Prompt — Could you restate the data word for word and drop the pictures?

Supplied information —
####

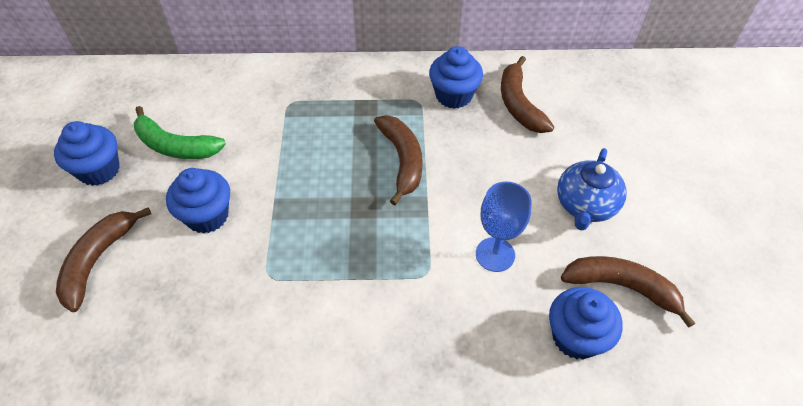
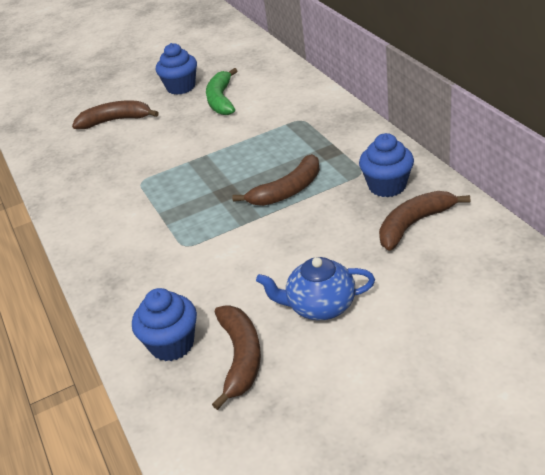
camera: 70 degrees right, 15 degrees down
(207, 216) = (173, 138): blue cupcake -> none
(495, 254) = (226, 272): blue goblet -> none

####

Task result —
camera: 70 degrees right, 15 degrees down
(207, 216) = (173, 138): blue cupcake -> none
(495, 254) = (226, 272): blue goblet -> none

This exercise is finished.